- **Work order**: Everything in the data gets repeated exactly, except for the pictures.

- **Records for the exercise**:
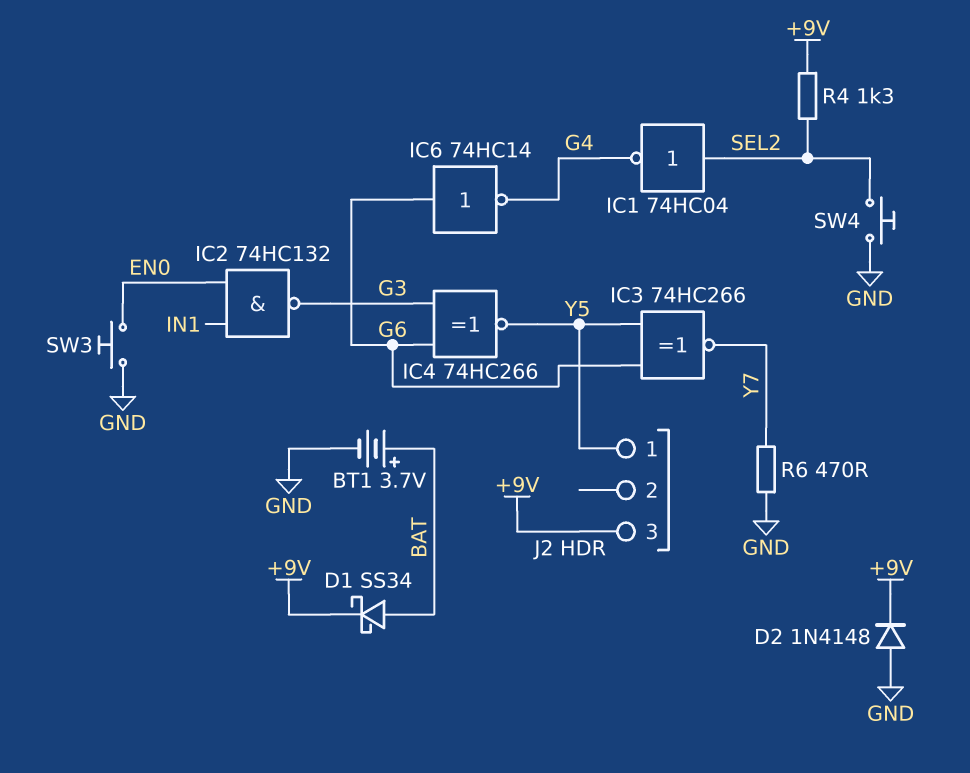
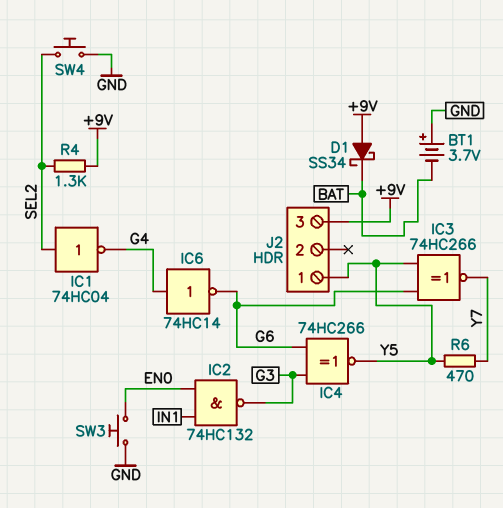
BT1: 3.7V (plus BAT, minus GND) -> 3.7V (plus GND, minus BAT)
D1: schottky SS34 (A BAT, K +9V) -> schottky SS34 (A +9V, K BAT)
D2: diode 1N4148 (A GND, K +9V) -> none
IC6: NOT 74HC14 (in G6, out G4) -> NOT 74HC14 (in G4, out G6)
R6: 470 (GND, Y7) -> 470 (Y5, Y7)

- **Task response**:
BT1: 3.7V (plus BAT, minus GND) -> 3.7V (plus GND, minus BAT)
D1: schottky SS34 (A BAT, K +9V) -> schottky SS34 (A +9V, K BAT)
D2: diode 1N4148 (A GND, K +9V) -> none
IC6: NOT 74HC14 (in G6, out G4) -> NOT 74HC14 (in G4, out G6)
R6: 470 (GND, Y7) -> 470 (Y5, Y7)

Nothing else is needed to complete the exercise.